[Records for the task]:
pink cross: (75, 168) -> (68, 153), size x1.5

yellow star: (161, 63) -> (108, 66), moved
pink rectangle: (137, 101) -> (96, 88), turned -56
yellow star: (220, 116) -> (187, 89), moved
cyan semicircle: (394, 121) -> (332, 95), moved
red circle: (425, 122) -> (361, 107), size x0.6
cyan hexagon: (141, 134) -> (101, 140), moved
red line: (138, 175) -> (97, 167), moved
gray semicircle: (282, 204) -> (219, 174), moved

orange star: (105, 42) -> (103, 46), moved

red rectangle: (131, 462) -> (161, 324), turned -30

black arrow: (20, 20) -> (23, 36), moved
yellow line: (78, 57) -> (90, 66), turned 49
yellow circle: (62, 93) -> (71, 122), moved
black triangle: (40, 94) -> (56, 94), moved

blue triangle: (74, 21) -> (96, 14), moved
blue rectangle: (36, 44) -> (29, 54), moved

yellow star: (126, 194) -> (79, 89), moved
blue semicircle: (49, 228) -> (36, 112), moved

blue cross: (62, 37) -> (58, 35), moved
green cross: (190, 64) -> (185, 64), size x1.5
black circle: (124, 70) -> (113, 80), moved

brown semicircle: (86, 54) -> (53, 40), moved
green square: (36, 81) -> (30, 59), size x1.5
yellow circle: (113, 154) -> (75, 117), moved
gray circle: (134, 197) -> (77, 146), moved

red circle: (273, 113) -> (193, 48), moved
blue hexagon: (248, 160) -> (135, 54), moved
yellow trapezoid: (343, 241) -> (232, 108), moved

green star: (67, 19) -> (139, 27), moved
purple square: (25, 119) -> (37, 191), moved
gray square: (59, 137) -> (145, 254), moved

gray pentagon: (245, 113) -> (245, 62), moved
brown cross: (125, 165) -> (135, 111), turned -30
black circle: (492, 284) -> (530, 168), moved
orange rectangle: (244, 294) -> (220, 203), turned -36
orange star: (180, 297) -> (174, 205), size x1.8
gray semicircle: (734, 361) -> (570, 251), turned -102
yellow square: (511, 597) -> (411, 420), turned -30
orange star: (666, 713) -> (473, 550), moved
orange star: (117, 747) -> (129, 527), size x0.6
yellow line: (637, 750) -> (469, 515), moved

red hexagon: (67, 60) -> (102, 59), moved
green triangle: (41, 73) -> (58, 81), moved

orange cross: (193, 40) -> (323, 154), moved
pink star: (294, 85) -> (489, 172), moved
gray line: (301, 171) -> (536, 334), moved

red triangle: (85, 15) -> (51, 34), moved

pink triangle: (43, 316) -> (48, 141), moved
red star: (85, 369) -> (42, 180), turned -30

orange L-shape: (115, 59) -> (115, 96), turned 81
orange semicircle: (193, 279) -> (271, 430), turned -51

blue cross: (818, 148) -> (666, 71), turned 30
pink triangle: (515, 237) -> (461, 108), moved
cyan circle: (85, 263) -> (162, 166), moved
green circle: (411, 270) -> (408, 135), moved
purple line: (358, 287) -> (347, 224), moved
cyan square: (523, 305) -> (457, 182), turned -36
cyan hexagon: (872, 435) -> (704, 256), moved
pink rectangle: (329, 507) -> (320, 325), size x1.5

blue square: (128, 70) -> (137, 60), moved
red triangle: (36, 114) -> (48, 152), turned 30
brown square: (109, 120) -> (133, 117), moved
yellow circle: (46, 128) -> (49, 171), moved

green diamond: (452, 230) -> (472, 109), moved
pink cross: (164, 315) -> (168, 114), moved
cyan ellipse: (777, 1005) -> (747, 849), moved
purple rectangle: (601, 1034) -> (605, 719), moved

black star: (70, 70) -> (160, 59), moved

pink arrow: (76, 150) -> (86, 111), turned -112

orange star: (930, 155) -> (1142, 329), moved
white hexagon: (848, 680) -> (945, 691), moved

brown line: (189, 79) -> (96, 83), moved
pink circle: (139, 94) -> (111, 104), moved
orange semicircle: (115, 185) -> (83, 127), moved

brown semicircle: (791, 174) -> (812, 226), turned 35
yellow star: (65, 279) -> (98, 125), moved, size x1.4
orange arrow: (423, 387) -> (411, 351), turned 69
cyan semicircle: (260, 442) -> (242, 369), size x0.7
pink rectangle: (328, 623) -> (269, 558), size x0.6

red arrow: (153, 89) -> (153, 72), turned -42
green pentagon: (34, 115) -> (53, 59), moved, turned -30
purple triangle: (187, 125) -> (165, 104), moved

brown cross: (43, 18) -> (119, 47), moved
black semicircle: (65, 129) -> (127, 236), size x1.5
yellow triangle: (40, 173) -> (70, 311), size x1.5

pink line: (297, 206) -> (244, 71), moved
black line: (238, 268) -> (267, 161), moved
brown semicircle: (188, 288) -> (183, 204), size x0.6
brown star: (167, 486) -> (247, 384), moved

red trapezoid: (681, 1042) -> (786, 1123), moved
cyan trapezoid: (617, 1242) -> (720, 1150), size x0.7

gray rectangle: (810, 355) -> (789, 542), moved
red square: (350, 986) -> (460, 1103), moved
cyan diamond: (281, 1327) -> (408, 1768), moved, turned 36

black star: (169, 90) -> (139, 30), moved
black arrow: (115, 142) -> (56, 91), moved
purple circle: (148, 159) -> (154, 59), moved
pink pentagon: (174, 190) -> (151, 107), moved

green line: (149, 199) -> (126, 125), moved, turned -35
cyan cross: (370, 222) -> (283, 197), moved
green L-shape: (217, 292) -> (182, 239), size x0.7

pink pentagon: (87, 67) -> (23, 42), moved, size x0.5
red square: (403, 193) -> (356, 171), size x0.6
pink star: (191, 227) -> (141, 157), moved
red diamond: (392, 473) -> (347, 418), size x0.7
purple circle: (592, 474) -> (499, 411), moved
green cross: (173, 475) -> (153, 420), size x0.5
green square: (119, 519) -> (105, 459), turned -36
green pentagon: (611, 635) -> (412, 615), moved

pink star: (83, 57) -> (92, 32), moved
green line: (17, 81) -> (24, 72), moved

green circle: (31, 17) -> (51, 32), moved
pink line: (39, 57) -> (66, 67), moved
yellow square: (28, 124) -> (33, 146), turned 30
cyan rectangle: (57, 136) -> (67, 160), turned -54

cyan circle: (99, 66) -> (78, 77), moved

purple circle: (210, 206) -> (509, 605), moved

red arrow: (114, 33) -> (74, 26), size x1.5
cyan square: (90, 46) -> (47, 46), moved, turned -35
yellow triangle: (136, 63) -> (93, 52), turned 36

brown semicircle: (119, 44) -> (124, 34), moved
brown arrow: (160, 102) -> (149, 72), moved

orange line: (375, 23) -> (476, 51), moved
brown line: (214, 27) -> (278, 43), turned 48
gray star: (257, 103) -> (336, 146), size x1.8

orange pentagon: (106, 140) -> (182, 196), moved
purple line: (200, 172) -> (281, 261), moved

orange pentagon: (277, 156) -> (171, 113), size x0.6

[Task objective]: Among the lines of the material above, find those with the word "gray". Copy each one.

[Result of the exercise]:
gray semicircle: (282, 204) -> (219, 174), moved
gray circle: (134, 197) -> (77, 146), moved
gray square: (59, 137) -> (145, 254), moved
gray pentagon: (245, 113) -> (245, 62), moved
gray semicircle: (734, 361) -> (570, 251), turned -102
gray line: (301, 171) -> (536, 334), moved
gray rectangle: (810, 355) -> (789, 542), moved
gray star: (257, 103) -> (336, 146), size x1.8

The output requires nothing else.